*WORK INSTRUCTION*. Only the lines running from the one with "pink house: 6 -> 5" to the end of the listing should be returned, each exactly as it appears, with both ends kept.

*COLLECTED DATA*.
+--

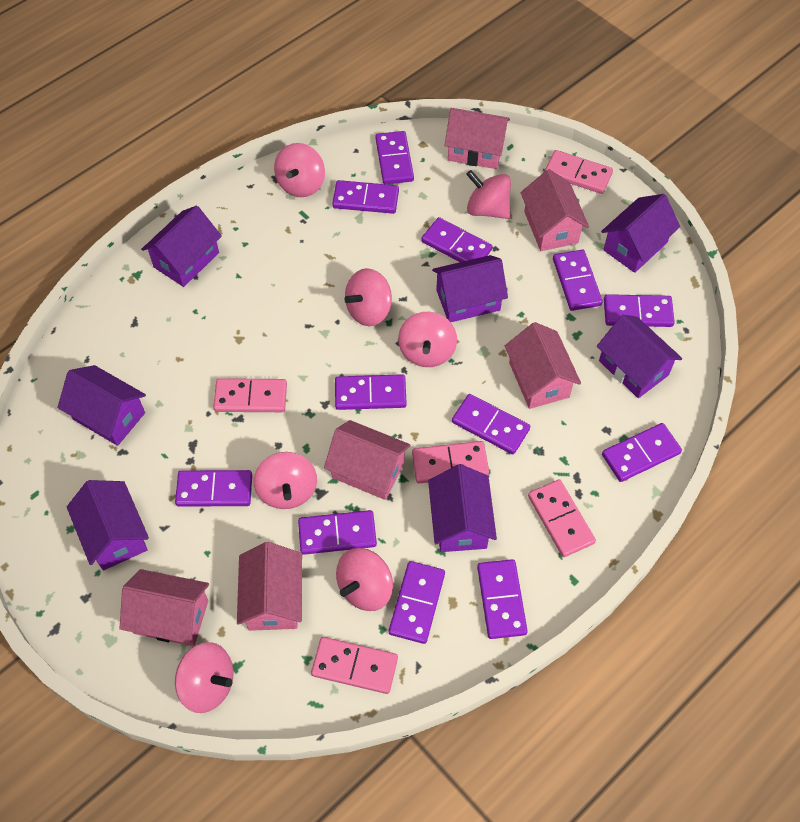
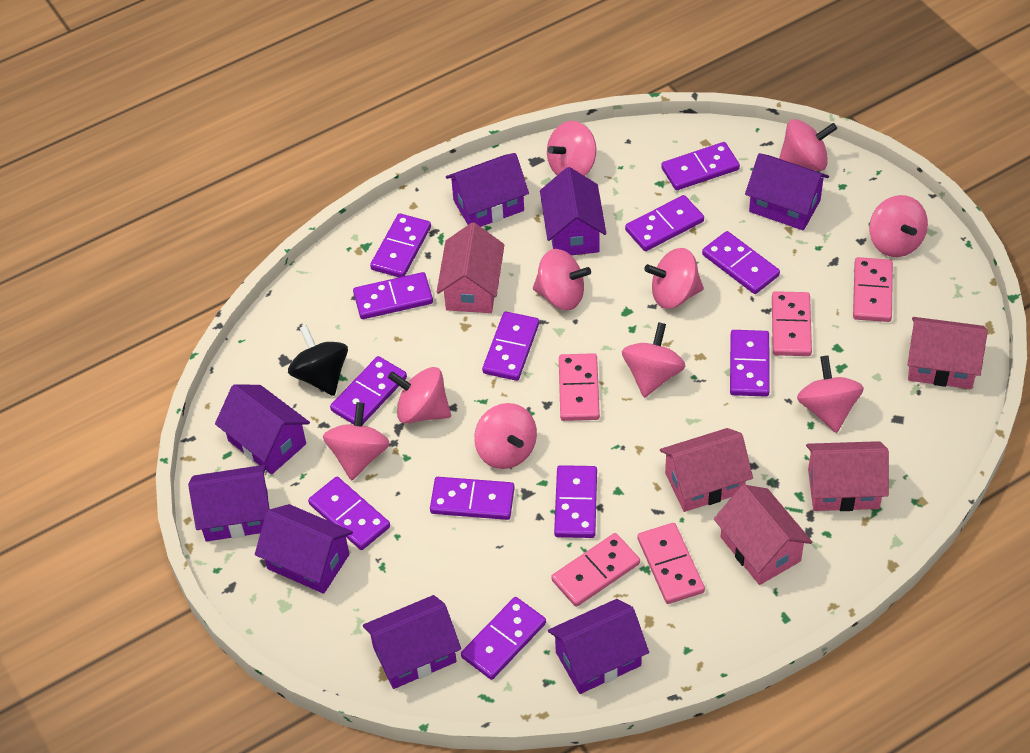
black spinning top: 0 -> 1
pink house: 6 -> 5
pink spinning top: 7 -> 10
purple house: 7 -> 8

+--

*COMPLETED EXERCISE*.
pink house: 6 -> 5
pink spinning top: 7 -> 10
purple house: 7 -> 8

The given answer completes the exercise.